=== Exercise prompt ===
Using the listing below, print exactly everything from the line with "yellow brick B5:B6" down to the line with "yellow brick I8", both included, and nothing more.

══ Material provided ══

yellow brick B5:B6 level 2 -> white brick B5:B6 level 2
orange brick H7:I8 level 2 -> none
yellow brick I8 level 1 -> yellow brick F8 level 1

═══
══ Material provided ══

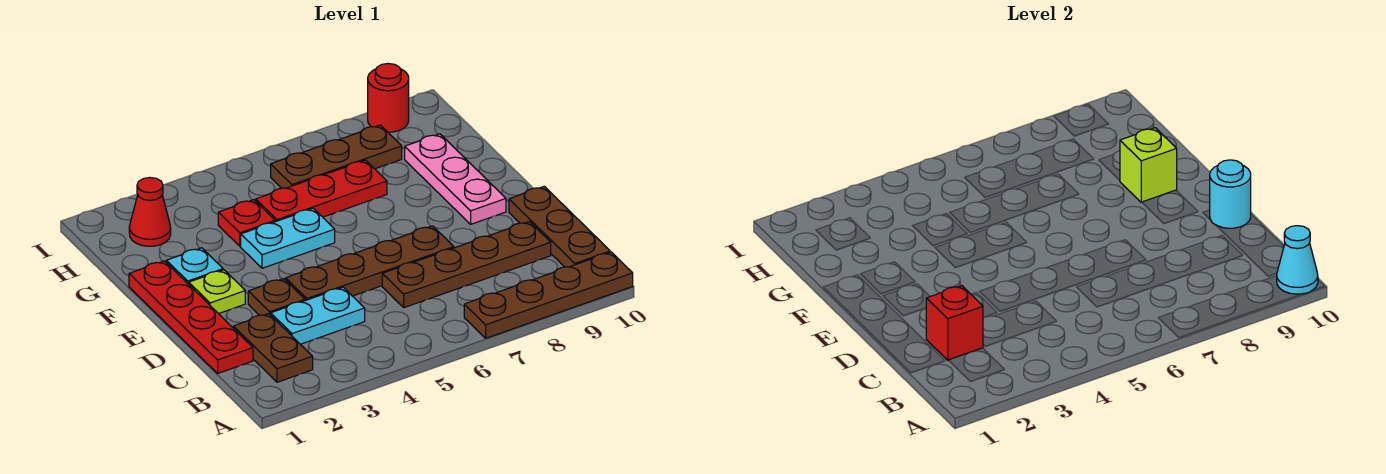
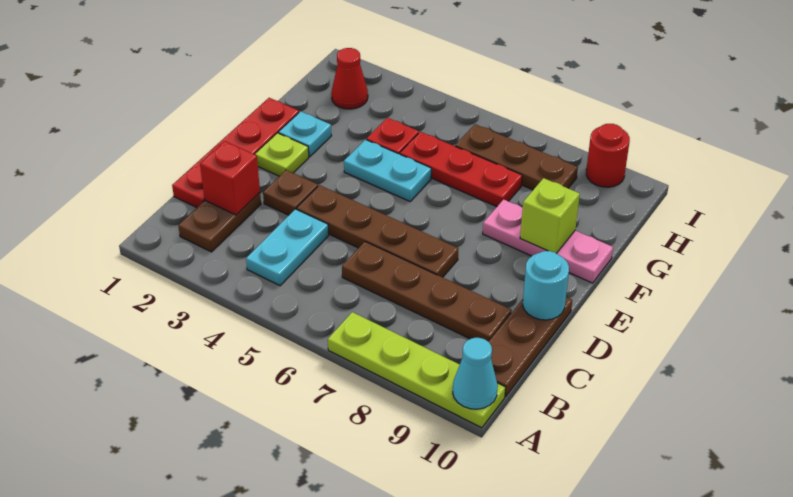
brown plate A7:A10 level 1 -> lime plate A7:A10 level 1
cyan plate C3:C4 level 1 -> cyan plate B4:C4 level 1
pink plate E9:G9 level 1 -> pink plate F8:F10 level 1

═══
══ Material provided ══

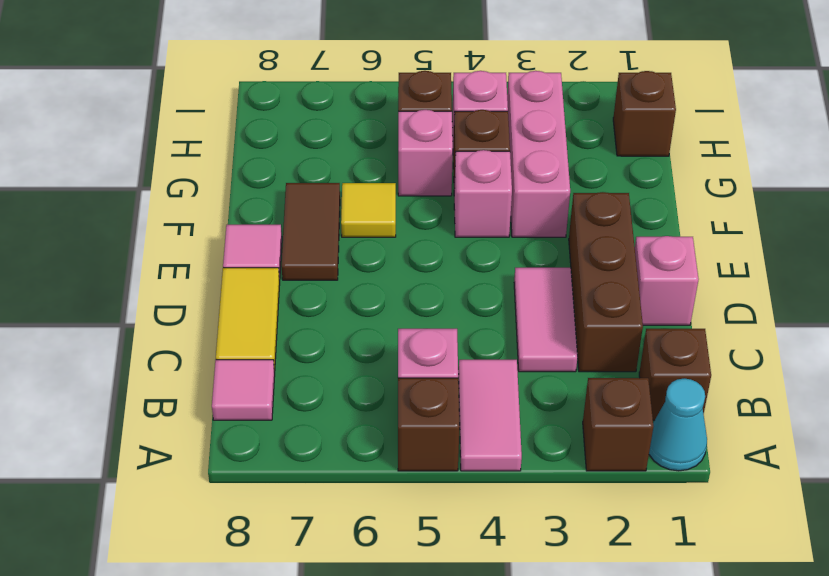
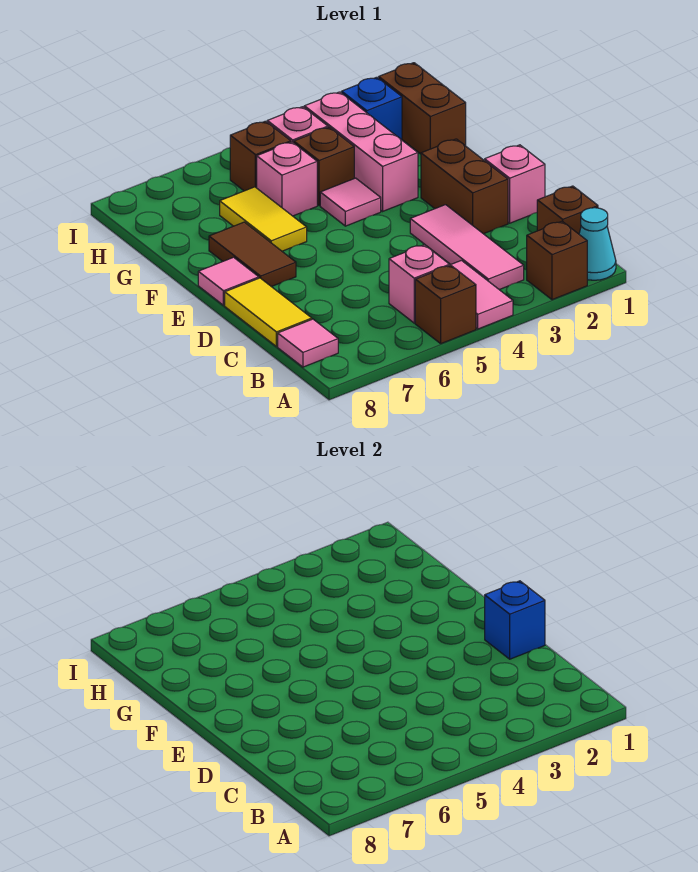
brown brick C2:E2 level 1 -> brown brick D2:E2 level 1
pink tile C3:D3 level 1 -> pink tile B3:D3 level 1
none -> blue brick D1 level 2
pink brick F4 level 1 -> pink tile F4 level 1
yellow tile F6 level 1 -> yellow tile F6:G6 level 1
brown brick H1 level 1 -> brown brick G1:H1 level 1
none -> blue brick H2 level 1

═══

=== Task result ===
yellow brick B5:B6 level 2 -> white brick B5:B6 level 2
orange brick H7:I8 level 2 -> none
yellow brick I8 level 1 -> yellow brick F8 level 1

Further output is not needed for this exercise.